■ Problem statement ■
Print only the closing part of the entries. It starts at the line containing "Where the purple" and includes the final line, exactly as written.

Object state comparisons

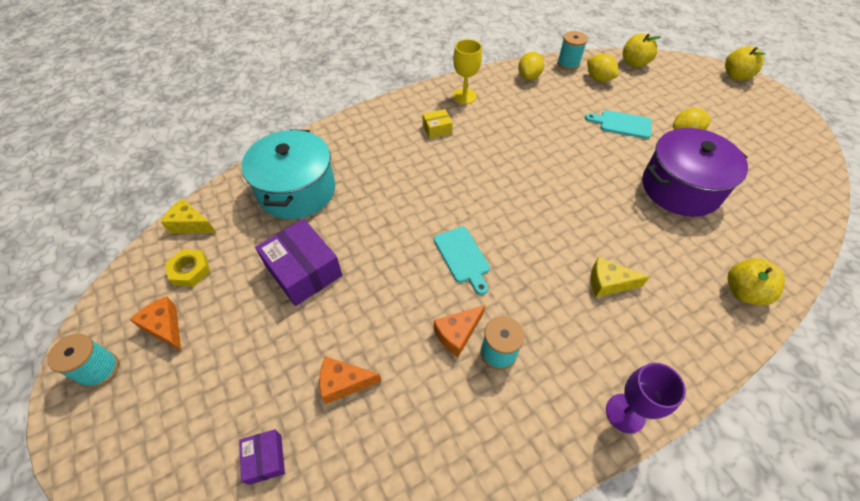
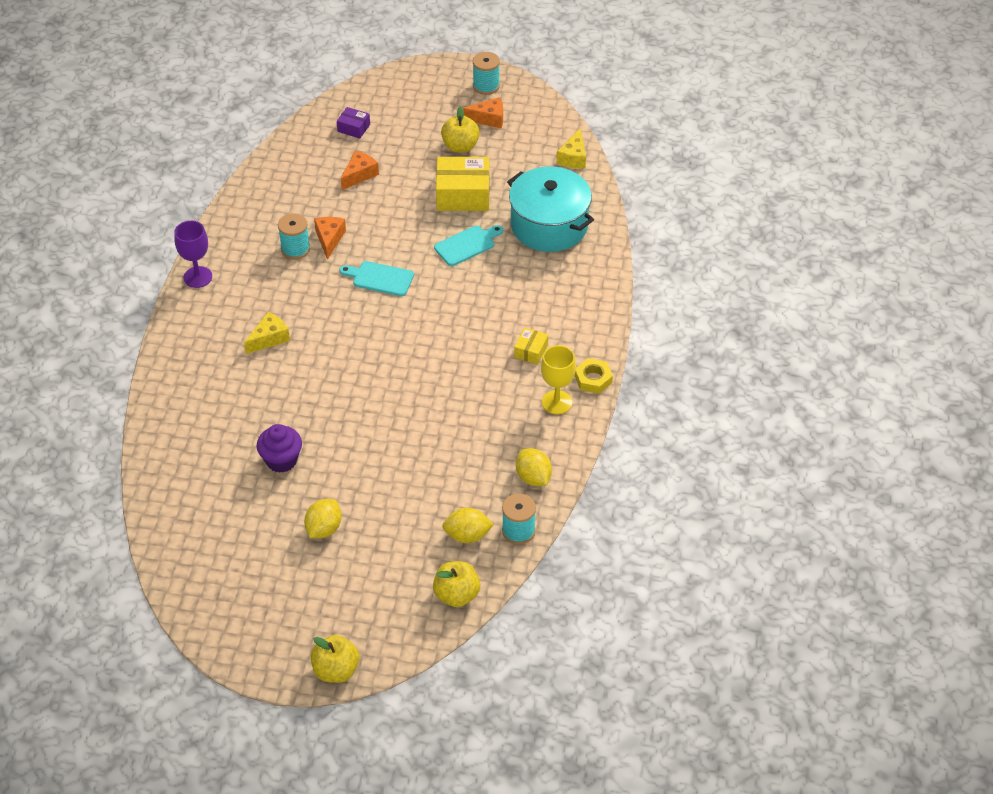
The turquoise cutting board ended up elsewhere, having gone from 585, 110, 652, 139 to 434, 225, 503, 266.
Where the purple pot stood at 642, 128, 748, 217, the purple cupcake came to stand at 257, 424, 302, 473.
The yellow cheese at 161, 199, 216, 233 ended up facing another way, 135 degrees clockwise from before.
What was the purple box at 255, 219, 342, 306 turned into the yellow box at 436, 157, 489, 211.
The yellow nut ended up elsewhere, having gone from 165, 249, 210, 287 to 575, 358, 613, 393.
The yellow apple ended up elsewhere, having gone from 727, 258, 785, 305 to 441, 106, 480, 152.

■ Worked solution ■
Where the purple pot stood at 642, 128, 748, 217, the purple cupcake came to stand at 257, 424, 302, 473.
The yellow cheese at 161, 199, 216, 233 ended up facing another way, 135 degrees clockwise from before.
What was the purple box at 255, 219, 342, 306 turned into the yellow box at 436, 157, 489, 211.
The yellow nut ended up elsewhere, having gone from 165, 249, 210, 287 to 575, 358, 613, 393.
The yellow apple ended up elsewhere, having gone from 727, 258, 785, 305 to 441, 106, 480, 152.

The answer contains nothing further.